** Task details **
Return all of the data exactly, omitting any images.

** Data section **
▼

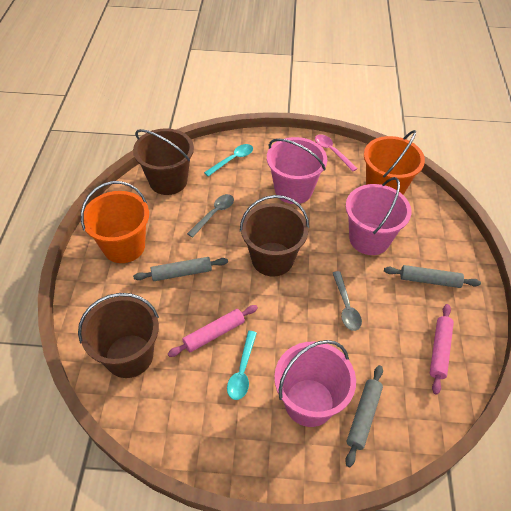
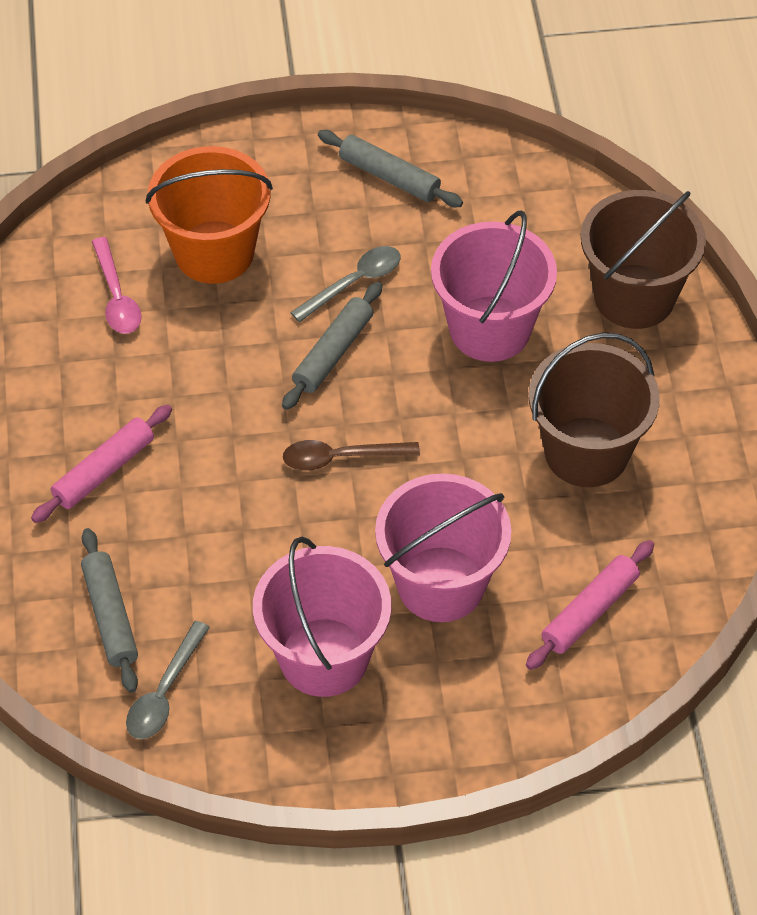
brown bucket: 3 -> 2
brown spoon: 0 -> 1
orange bucket: 2 -> 1
turquoise spoon: 2 -> 0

▲

** Output of the task **
brown bucket: 3 -> 2
brown spoon: 0 -> 1
orange bucket: 2 -> 1
turquoise spoon: 2 -> 0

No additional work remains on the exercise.